Spatial reasoning data:

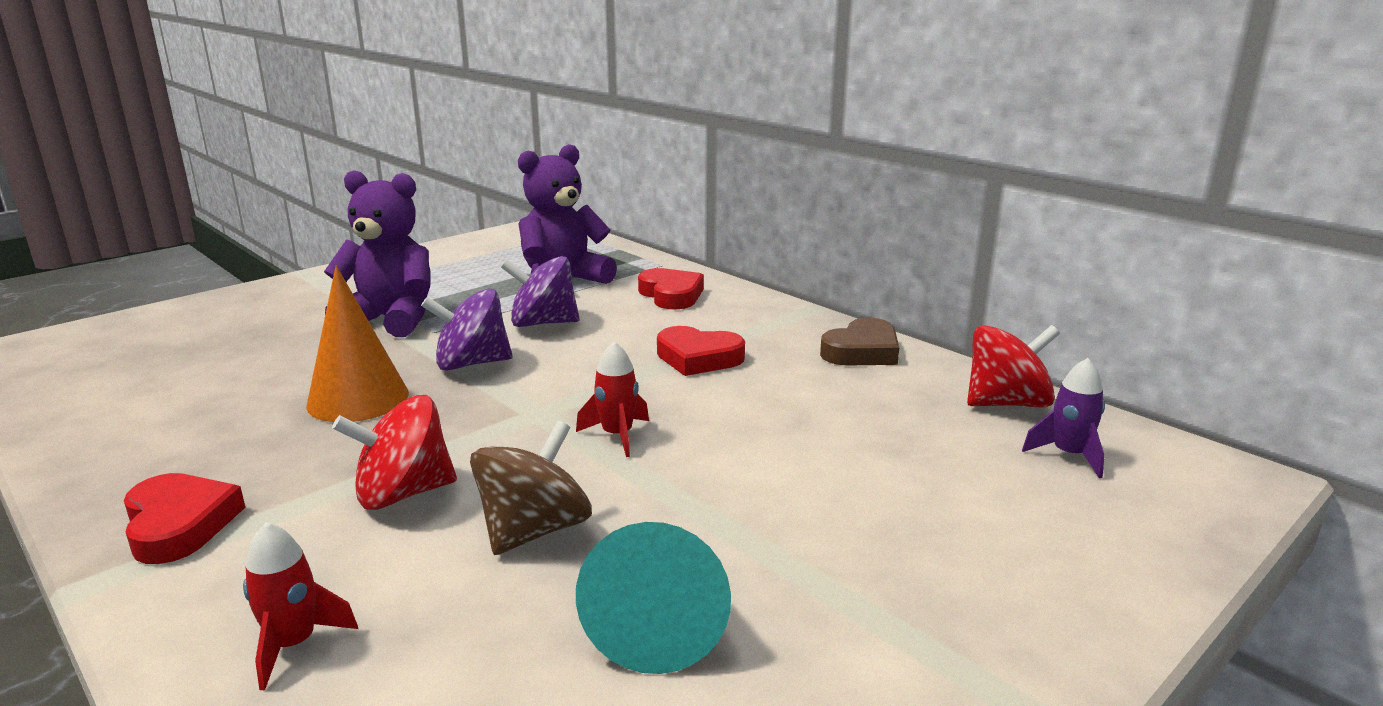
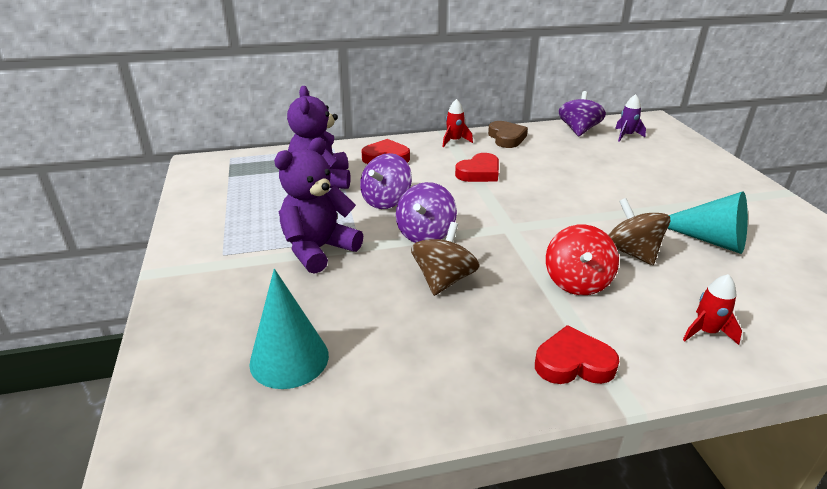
camera: 60 degrees left, 10 degrees up
(167, 360) = (289, 359): none -> turquoise cone
(358, 399) = (443, 280): orange cone -> brown spinning top
(617, 435) = (551, 213): red rocket -> red rocket (454, 141)
(1006, 403) = (578, 130): red spinning top -> purple spinning top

PROBLEM:
Return every line above verbatim, pictures excluded.

WRITTEN SOLUTION:
camera: 60 degrees left, 10 degrees up
(167, 360) = (289, 359): none -> turquoise cone
(358, 399) = (443, 280): orange cone -> brown spinning top
(617, 435) = (551, 213): red rocket -> red rocket (454, 141)
(1006, 403) = (578, 130): red spinning top -> purple spinning top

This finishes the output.